■ **Available data**:

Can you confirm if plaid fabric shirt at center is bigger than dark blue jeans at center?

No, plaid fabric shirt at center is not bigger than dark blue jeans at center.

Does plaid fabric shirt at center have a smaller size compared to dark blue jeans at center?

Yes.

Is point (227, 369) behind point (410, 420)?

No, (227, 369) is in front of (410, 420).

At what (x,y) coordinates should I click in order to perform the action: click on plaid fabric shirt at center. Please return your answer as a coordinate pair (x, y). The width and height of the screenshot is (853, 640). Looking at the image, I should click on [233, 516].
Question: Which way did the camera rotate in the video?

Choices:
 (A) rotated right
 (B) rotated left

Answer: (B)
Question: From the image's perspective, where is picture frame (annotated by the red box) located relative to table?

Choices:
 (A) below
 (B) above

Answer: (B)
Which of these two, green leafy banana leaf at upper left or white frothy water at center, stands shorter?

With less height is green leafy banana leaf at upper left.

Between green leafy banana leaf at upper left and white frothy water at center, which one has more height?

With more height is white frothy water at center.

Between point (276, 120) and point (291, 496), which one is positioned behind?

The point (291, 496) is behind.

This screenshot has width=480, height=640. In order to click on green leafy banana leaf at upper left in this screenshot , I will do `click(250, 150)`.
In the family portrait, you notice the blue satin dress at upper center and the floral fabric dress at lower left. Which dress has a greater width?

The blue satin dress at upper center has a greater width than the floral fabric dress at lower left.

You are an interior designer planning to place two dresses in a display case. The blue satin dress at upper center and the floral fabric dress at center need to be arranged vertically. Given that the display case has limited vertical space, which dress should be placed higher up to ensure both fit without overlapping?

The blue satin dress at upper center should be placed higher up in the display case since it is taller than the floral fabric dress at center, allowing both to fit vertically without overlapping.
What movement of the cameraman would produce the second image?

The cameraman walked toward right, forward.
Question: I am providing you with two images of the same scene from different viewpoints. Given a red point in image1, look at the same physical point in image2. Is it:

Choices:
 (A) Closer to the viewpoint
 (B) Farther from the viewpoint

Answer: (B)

■ **Exercise requirements**:
Copy out every line of the records above word for word, with nothing changed.

■ **Reply to the exercise**:
Can you confirm if plaid fabric shirt at center is bigger than dark blue jeans at center?

No, plaid fabric shirt at center is not bigger than dark blue jeans at center.

Does plaid fabric shirt at center have a smaller size compared to dark blue jeans at center?

Yes.

Is point (227, 369) behind point (410, 420)?

No, (227, 369) is in front of (410, 420).

At what (x,y) coordinates should I click in order to perform the action: click on plaid fabric shirt at center. Please return your answer as a coordinate pair (x, y). The width and height of the screenshot is (853, 640). Looking at the image, I should click on [233, 516].
Question: Which way did the camera rotate in the video?

Choices:
 (A) rotated right
 (B) rotated left

Answer: (B)
Question: From the image's perspective, where is picture frame (annotated by the red box) located relative to table?

Choices:
 (A) below
 (B) above

Answer: (B)
Which of these two, green leafy banana leaf at upper left or white frothy water at center, stands shorter?

With less height is green leafy banana leaf at upper left.

Between green leafy banana leaf at upper left and white frothy water at center, which one has more height?

With more height is white frothy water at center.

Between point (276, 120) and point (291, 496), which one is positioned behind?

The point (291, 496) is behind.

This screenshot has width=480, height=640. In order to click on green leafy banana leaf at upper left in this screenshot , I will do `click(250, 150)`.
In the family portrait, you notice the blue satin dress at upper center and the floral fabric dress at lower left. Which dress has a greater width?

The blue satin dress at upper center has a greater width than the floral fabric dress at lower left.

You are an interior designer planning to place two dresses in a display case. The blue satin dress at upper center and the floral fabric dress at center need to be arranged vertically. Given that the display case has limited vertical space, which dress should be placed higher up to ensure both fit without overlapping?

The blue satin dress at upper center should be placed higher up in the display case since it is taller than the floral fabric dress at center, allowing both to fit vertically without overlapping.
What movement of the cameraman would produce the second image?

The cameraman walked toward right, forward.
Question: I am providing you with two images of the same scene from different viewpoints. Given a red point in image1, look at the same physical point in image2. Is it:

Choices:
 (A) Closer to the viewpoint
 (B) Farther from the viewpoint

Answer: (B)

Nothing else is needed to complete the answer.